'''

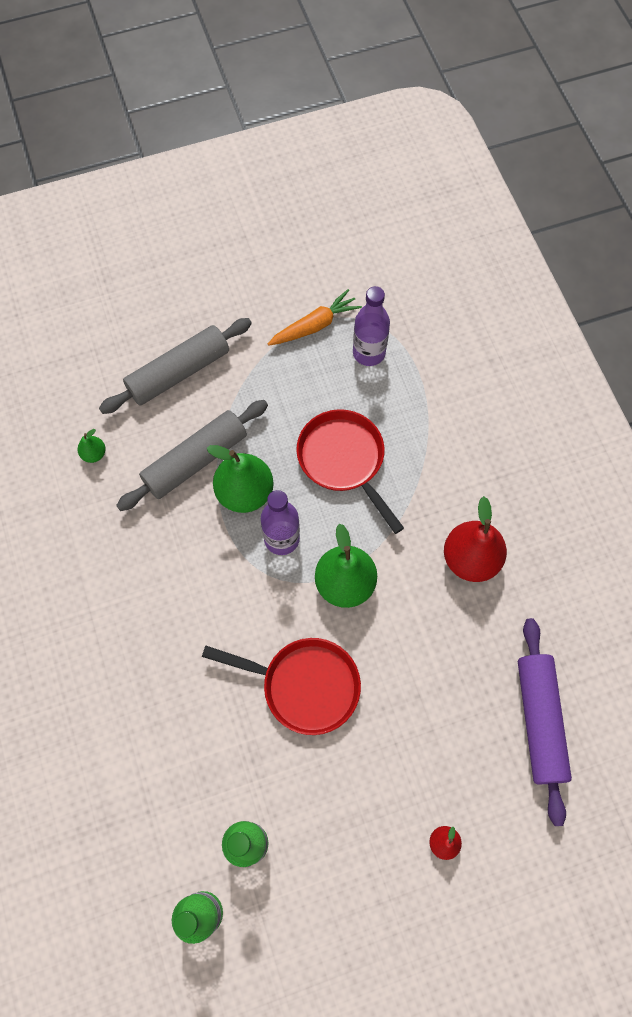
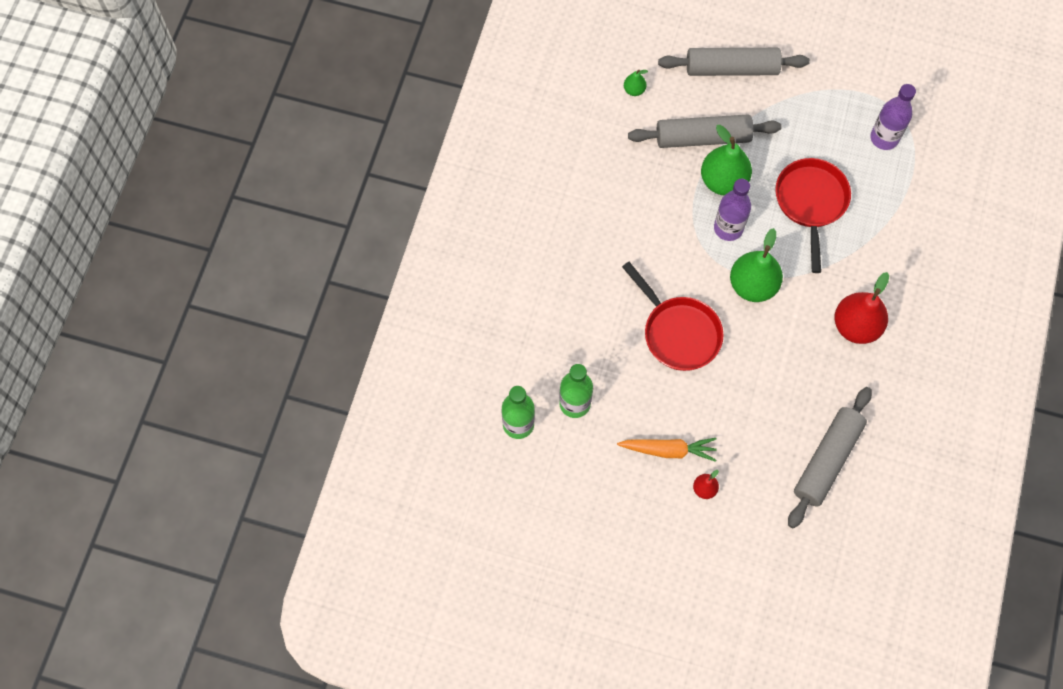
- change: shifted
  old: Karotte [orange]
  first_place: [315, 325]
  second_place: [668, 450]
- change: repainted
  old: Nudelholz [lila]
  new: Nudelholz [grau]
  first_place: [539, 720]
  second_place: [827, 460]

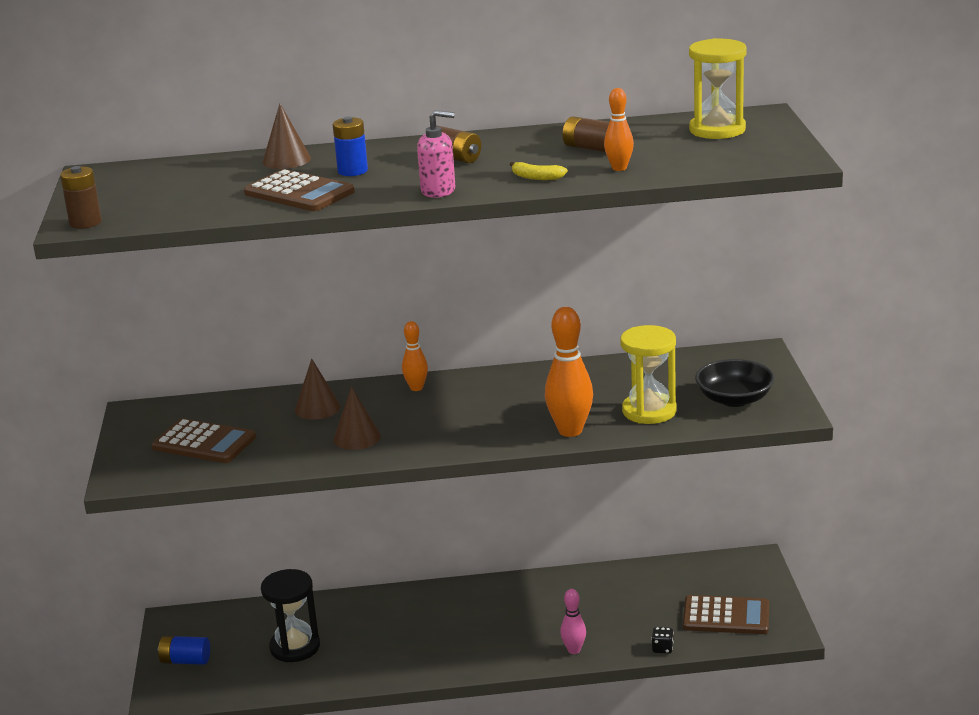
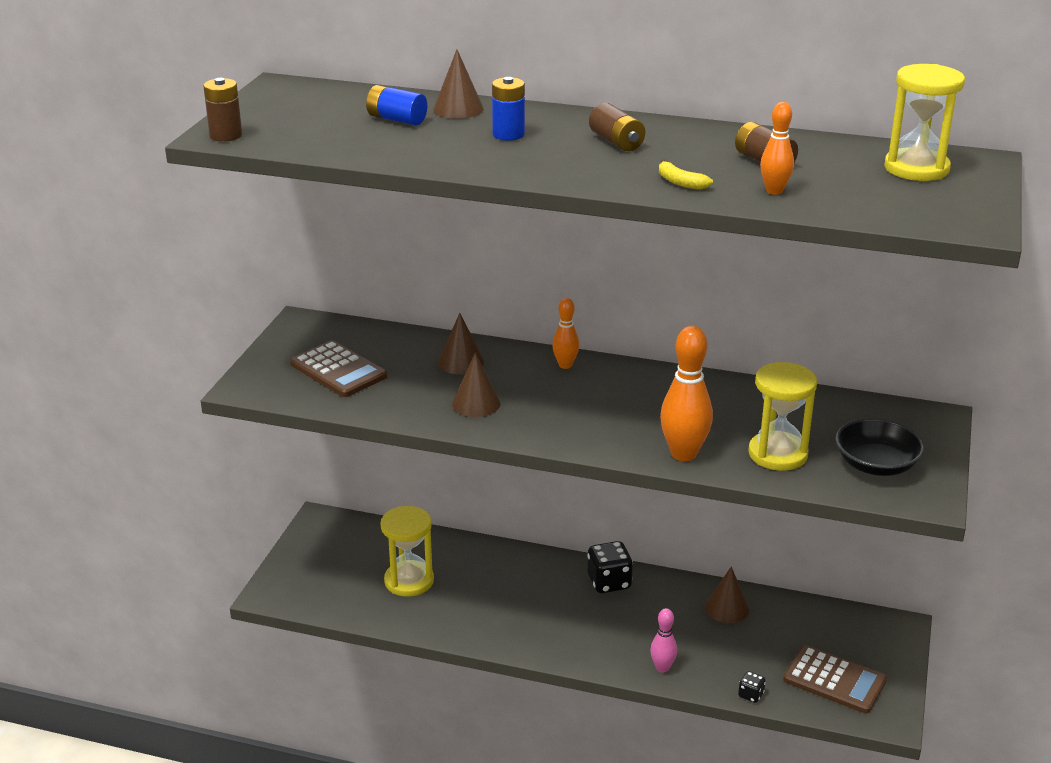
- change: gone
  old: Taschenrechner [braun]
  first_place: [299, 193]
- change: gone
  old: Seifenspender [rosa]
  first_place: [438, 191]
- change: new
  new: Spielwürfel [schwarz]
  second_place: [609, 582]
- change: new
  new: Kegel [braun]
  second_place: [727, 608]
- change: shifted
  old: Batterie [blau]
  first_place: [185, 661]
  second_place: [396, 119]
- change: repainted
  old: Sanduhr [schwarz]
  new: Sanduhr [gelb]
  first_place: [295, 647]
  second_place: [409, 581]

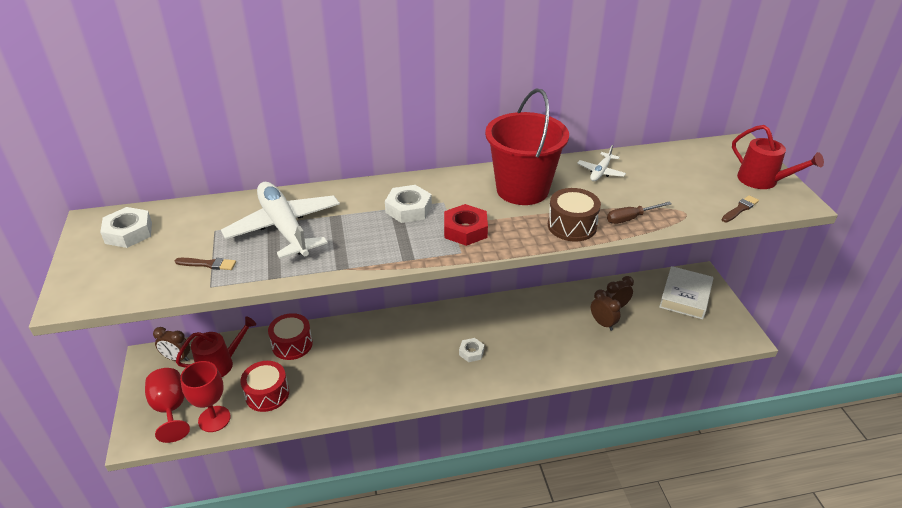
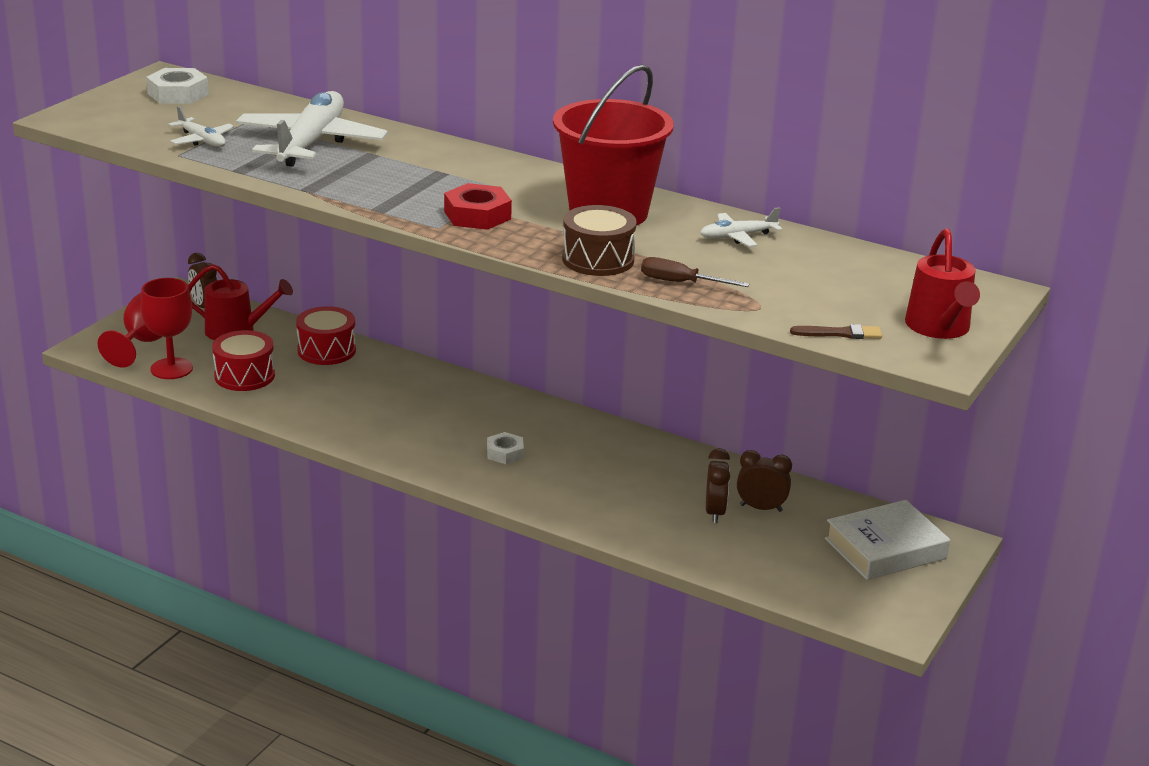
- change: gone
  old: Sechskantmutter [weiß]
  first_place: [408, 209]
- change: swapped
  old: Pinsel [braun]
  new: Flugzeug [weiß]
  first_place: [208, 264]
  second_place: [202, 140]

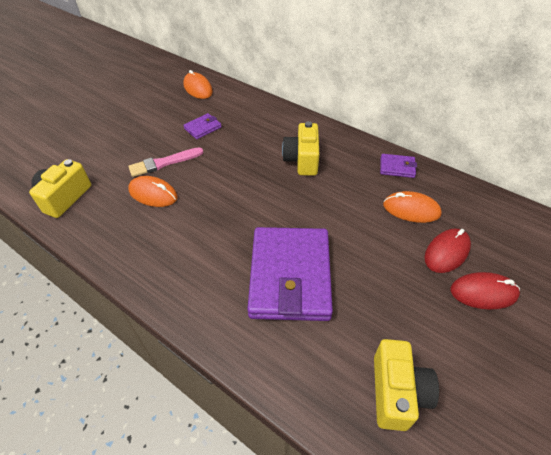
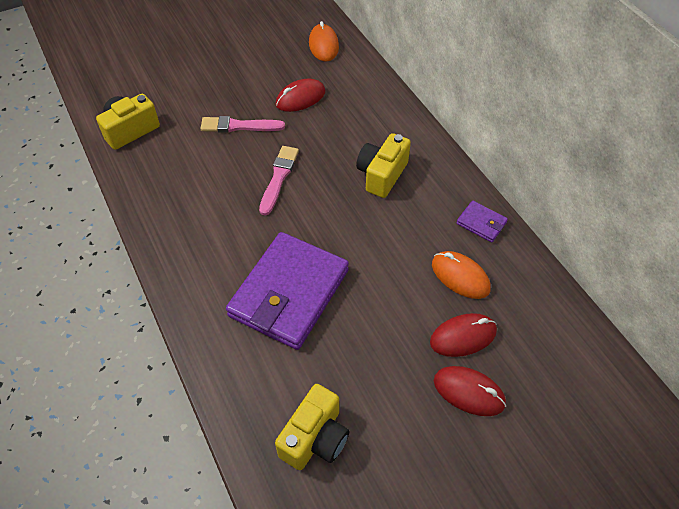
- change: gone
  old: Computermaus [orange]
  first_place: [153, 194]
- change: new
  new: Pinsel [rosa]
  second_place: [279, 178]
- change: swapped
  old: Geldbörse [lila]
  new: Computermaus [rot]
  first_place: [203, 128]
  second_place: [300, 98]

'''

→ Work to be completed:
Copy all lines from the material that hold "Nudelholz".

→ Written answer:
  old: Nudelholz [lila]
  new: Nudelholz [grau]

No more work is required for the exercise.